> **Material for this exercise**:

+++

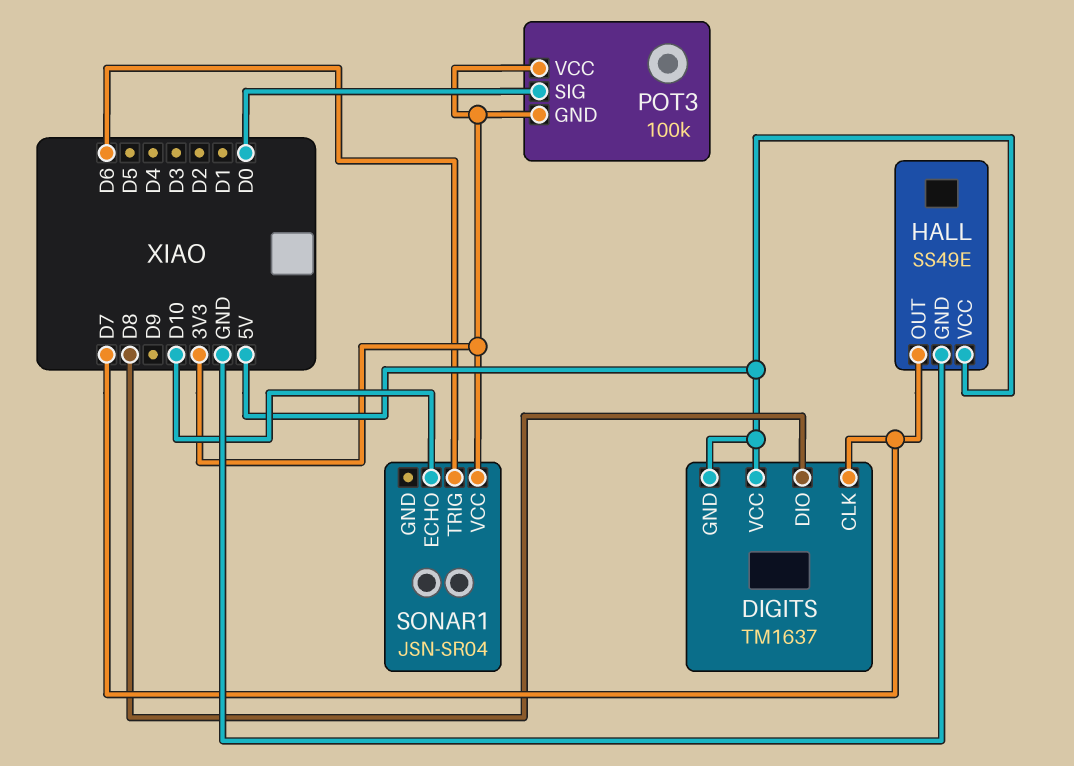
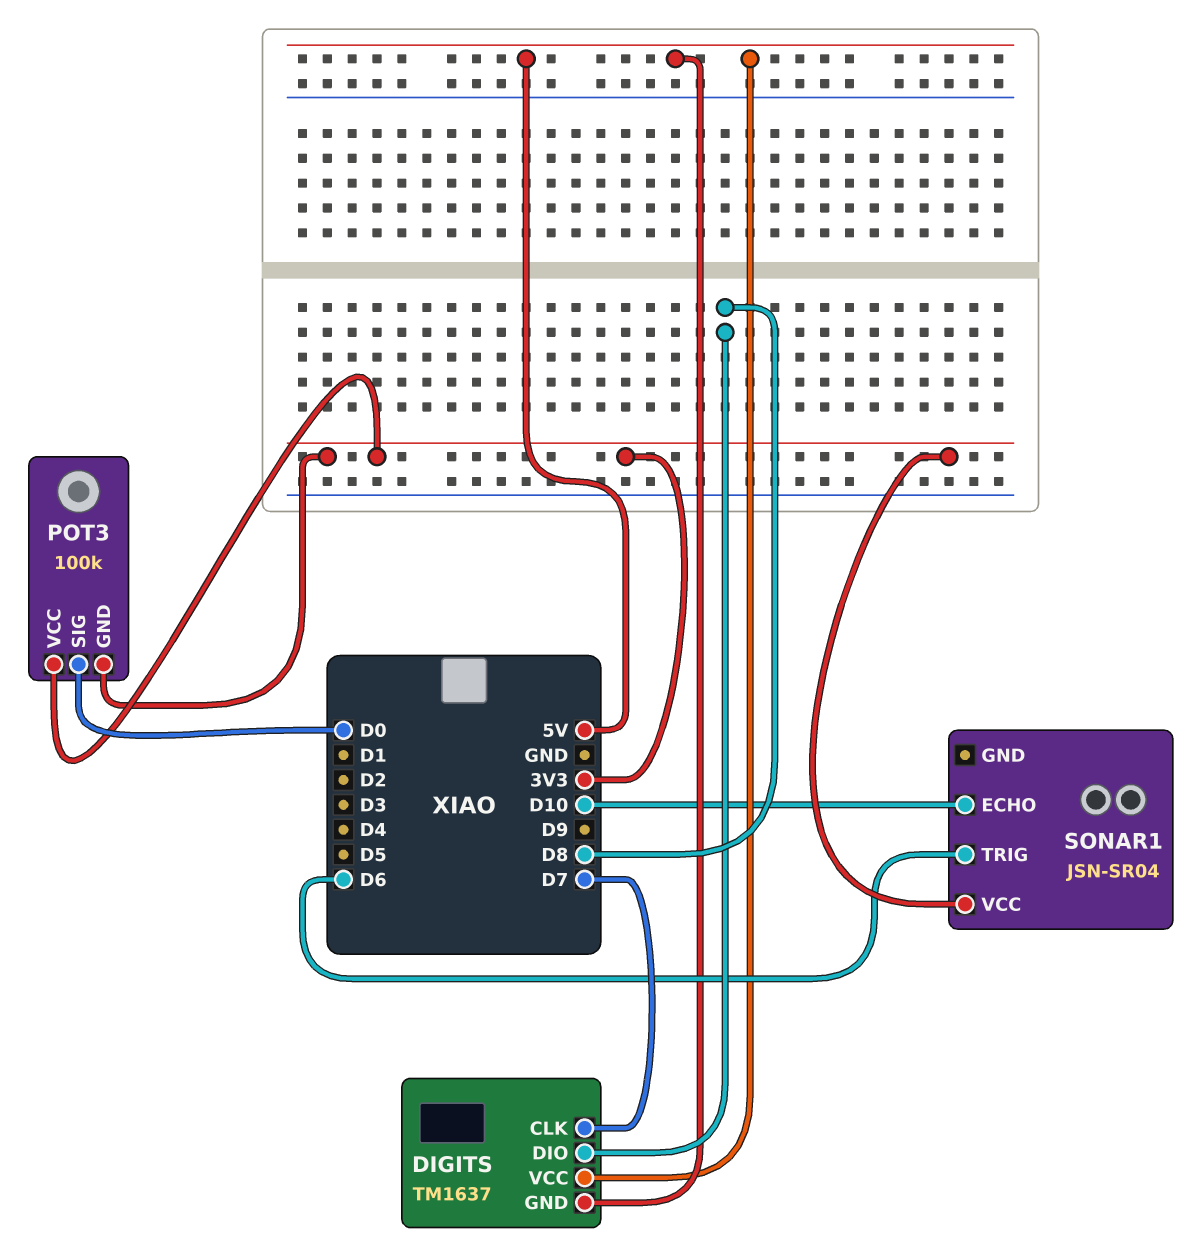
HALL: SS49E -> none
HALL pin GND: GND -> none
HALL pin OUT: D7 -> none
HALL pin VCC: 5V -> none

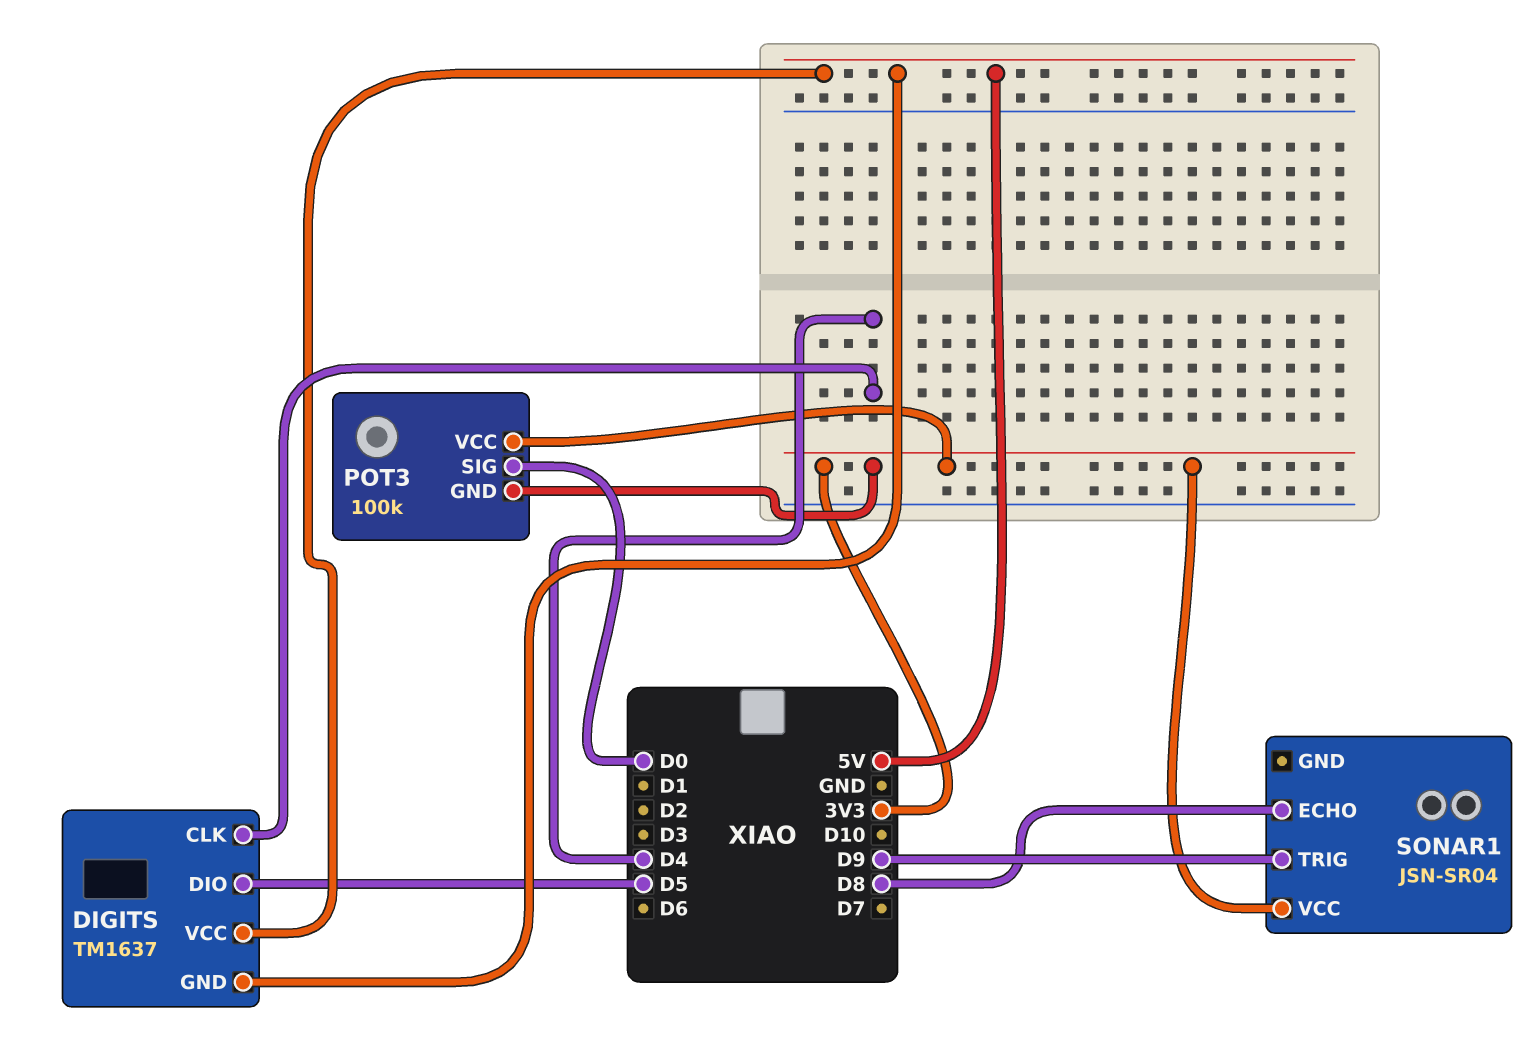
DIGITS pin CLK: D7 -> D4
DIGITS pin DIO: D8 -> D5
SONAR1 pin ECHO: D10 -> D8
SONAR1 pin TRIG: D6 -> D9

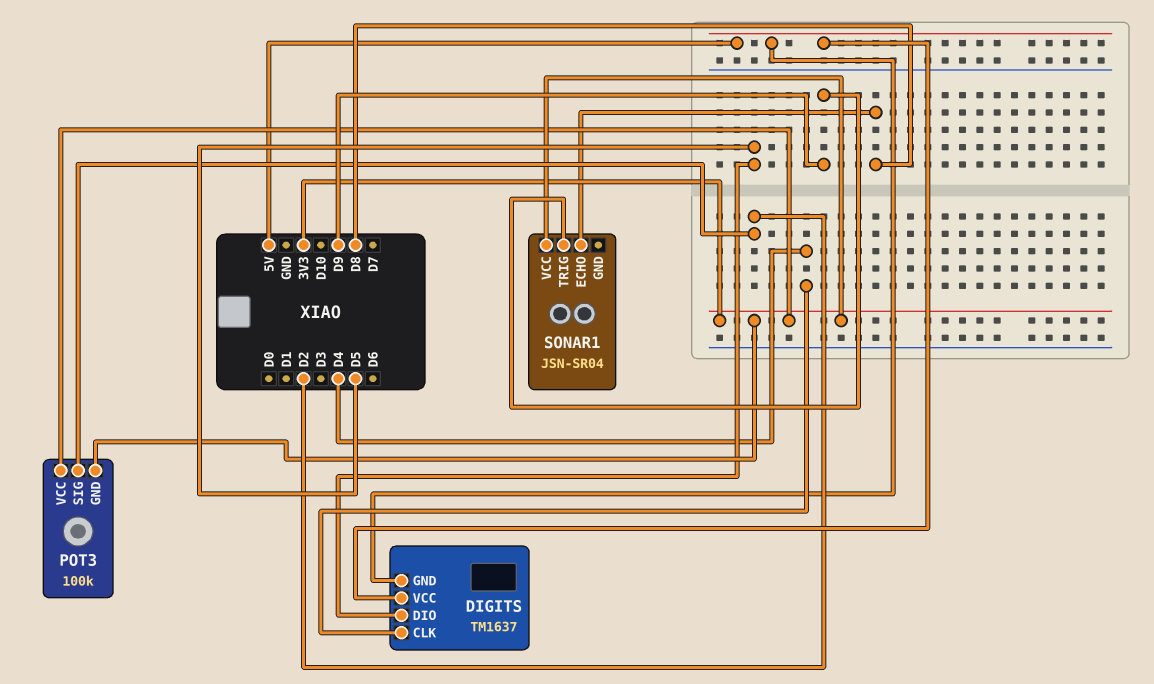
POT3 pin SIG: D0 -> D2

+++

> **What to do**: Please retype all of the material exactly, skipping whatever images it holds.

> **Result of the task**:
HALL: SS49E -> none
HALL pin GND: GND -> none
HALL pin OUT: D7 -> none
HALL pin VCC: 5V -> none

DIGITS pin CLK: D7 -> D4
DIGITS pin DIO: D8 -> D5
SONAR1 pin ECHO: D10 -> D8
SONAR1 pin TRIG: D6 -> D9

POT3 pin SIG: D0 -> D2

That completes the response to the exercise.